Scene difference descriptions:
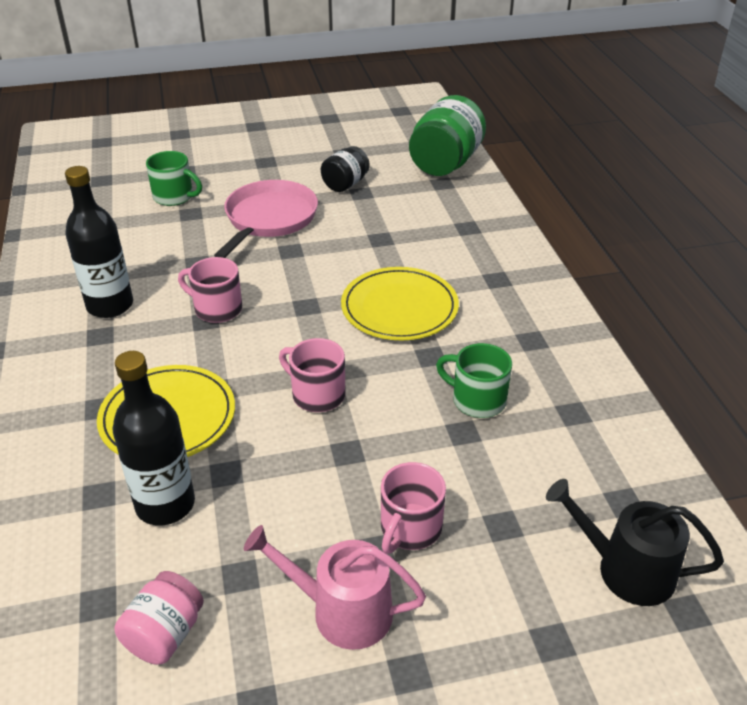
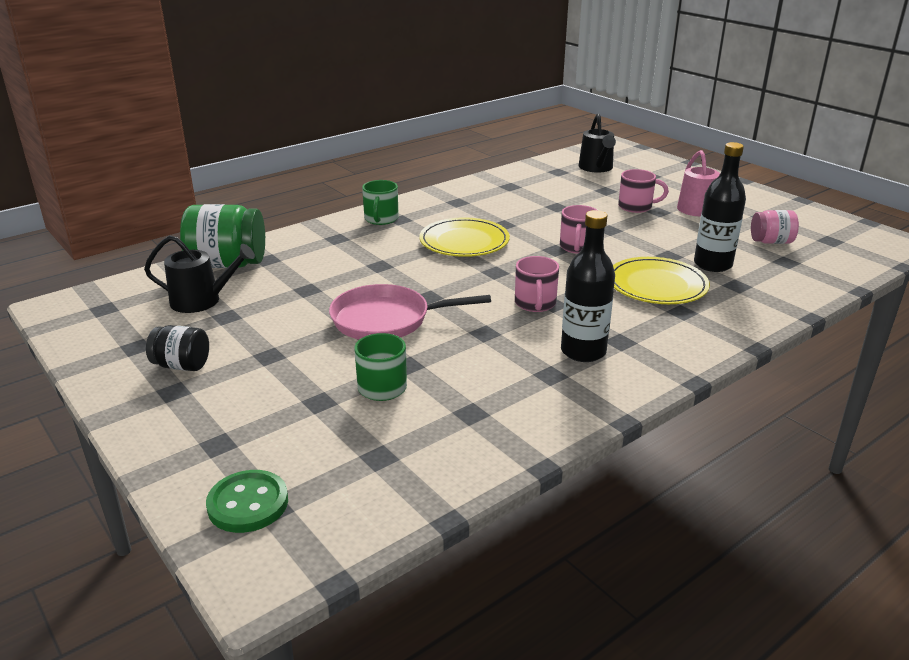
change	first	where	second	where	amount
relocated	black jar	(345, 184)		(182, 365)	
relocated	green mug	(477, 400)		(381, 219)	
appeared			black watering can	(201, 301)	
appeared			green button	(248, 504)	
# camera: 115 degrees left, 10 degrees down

- EXERCISE -
When you retype the data above, match every line exactly and leave the pictures behind.

- EXERCISE ANSWER -
change	first	where	second	where	amount
relocated	black jar	(345, 184)		(182, 365)	
relocated	green mug	(477, 400)		(381, 219)	
appeared			black watering can	(201, 301)	
appeared			green button	(248, 504)	
# camera: 115 degrees left, 10 degrees down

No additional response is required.